> [Task to carry out]:
After locating the line that contains "camera: 50 degrees left, 10 degrees up" in the data below, set down exactly that line and each one after it through the line that contains "none -> white calculator [490,232,548,269]", and nothing more.

> [Provided records]:

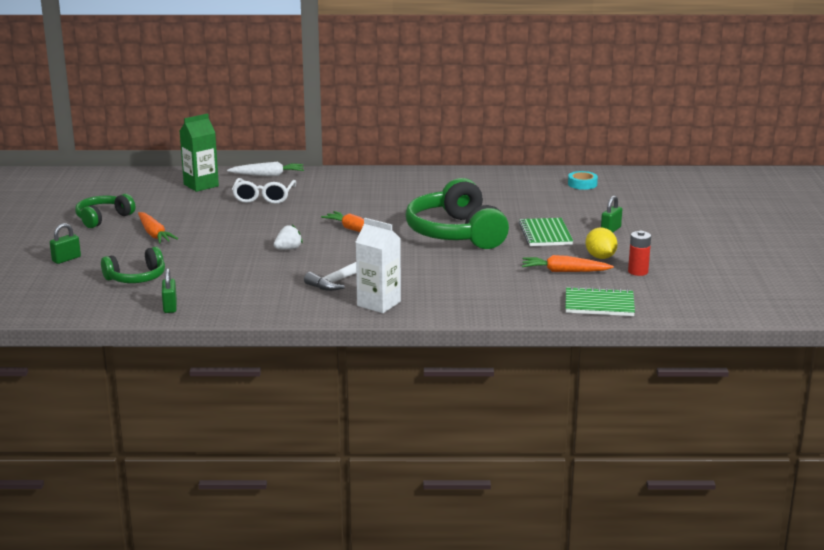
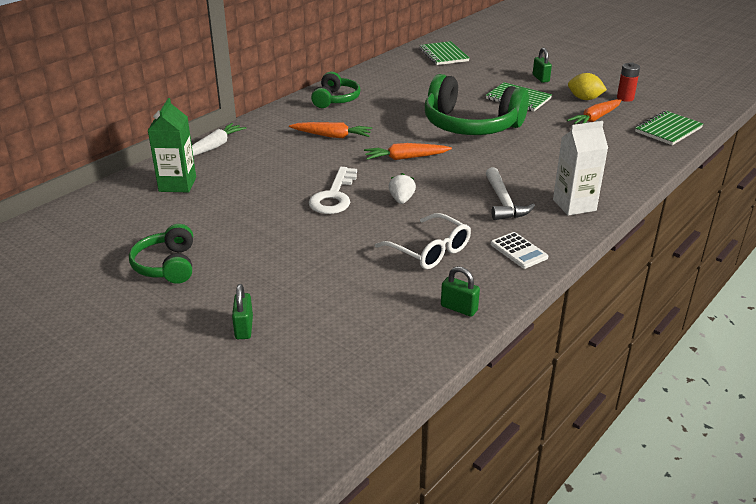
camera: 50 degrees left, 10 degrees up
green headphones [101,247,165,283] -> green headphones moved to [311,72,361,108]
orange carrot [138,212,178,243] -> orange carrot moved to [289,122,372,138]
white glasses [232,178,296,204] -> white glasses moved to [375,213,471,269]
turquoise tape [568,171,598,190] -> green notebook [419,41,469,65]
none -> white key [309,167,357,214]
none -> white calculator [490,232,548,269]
* * *
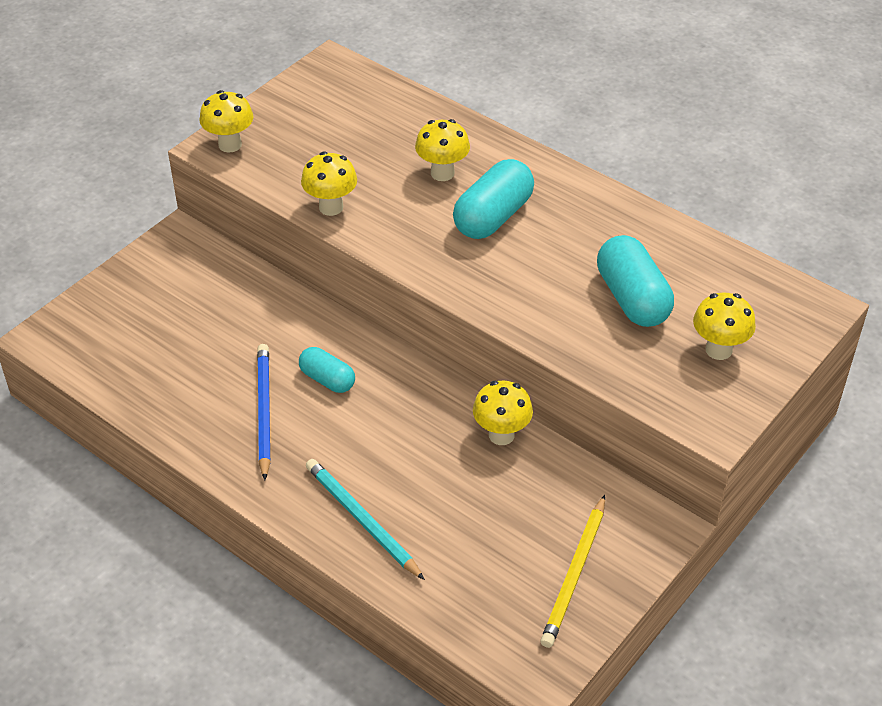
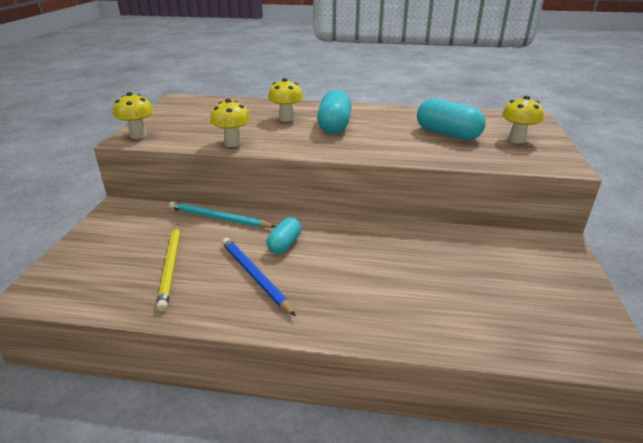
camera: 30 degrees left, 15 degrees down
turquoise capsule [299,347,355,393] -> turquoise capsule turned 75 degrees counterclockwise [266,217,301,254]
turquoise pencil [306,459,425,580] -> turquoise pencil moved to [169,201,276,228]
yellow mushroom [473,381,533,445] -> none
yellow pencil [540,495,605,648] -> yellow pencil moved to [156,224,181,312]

> [Answer to the problem]:
camera: 50 degrees left, 10 degrees up
green headphones [101,247,165,283] -> green headphones moved to [311,72,361,108]
orange carrot [138,212,178,243] -> orange carrot moved to [289,122,372,138]
white glasses [232,178,296,204] -> white glasses moved to [375,213,471,269]
turquoise tape [568,171,598,190] -> green notebook [419,41,469,65]
none -> white key [309,167,357,214]
none -> white calculator [490,232,548,269]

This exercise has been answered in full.